ASSIGNMENT: Take every line from the entries below that includes the word "scissors" and copy it.

SOURCE MATERIAL:
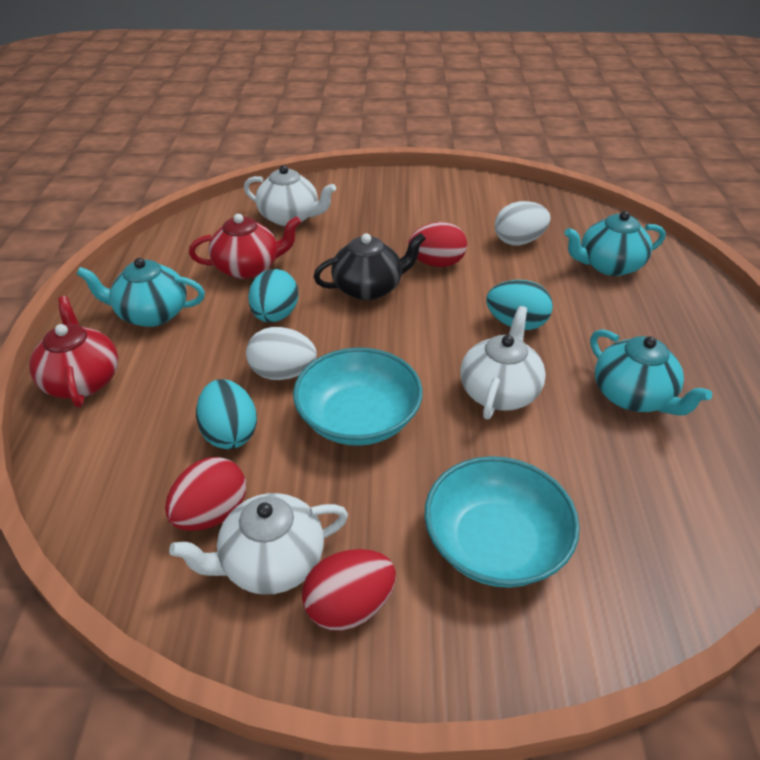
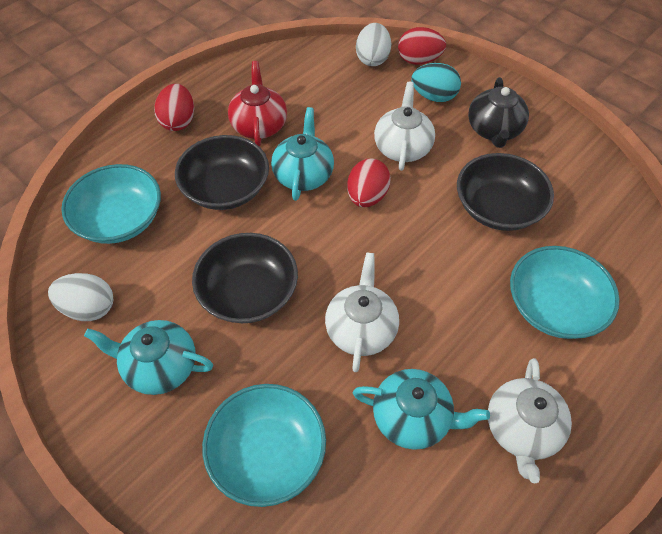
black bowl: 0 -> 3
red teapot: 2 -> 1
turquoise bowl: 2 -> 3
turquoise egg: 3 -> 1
--
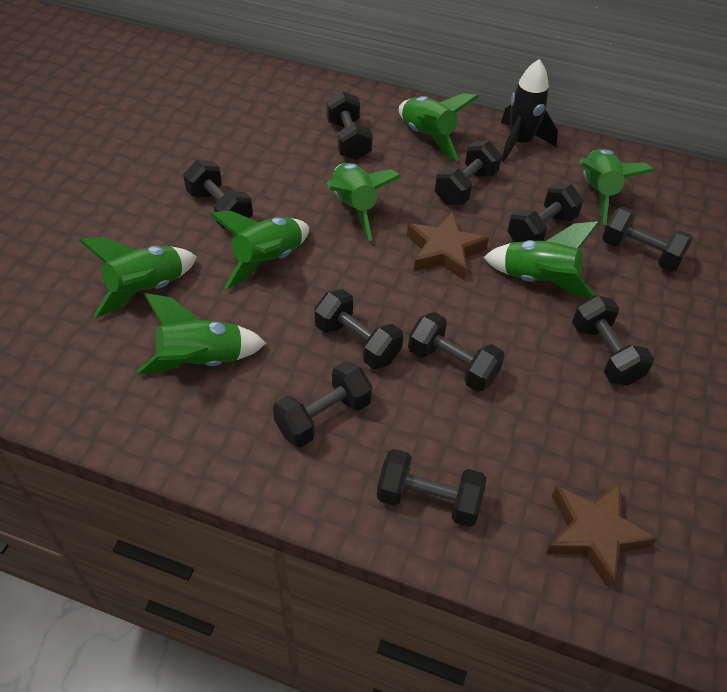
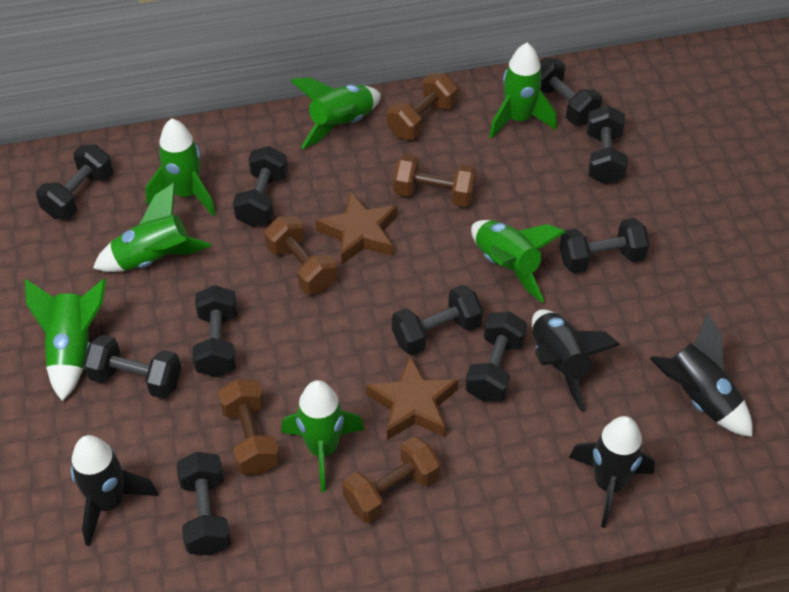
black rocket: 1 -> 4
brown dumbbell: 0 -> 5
---
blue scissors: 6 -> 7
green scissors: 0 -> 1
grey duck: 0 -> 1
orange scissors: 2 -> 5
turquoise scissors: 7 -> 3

RESULT OF THIS TASK:
blue scissors: 6 -> 7
green scissors: 0 -> 1
orange scissors: 2 -> 5
turquoise scissors: 7 -> 3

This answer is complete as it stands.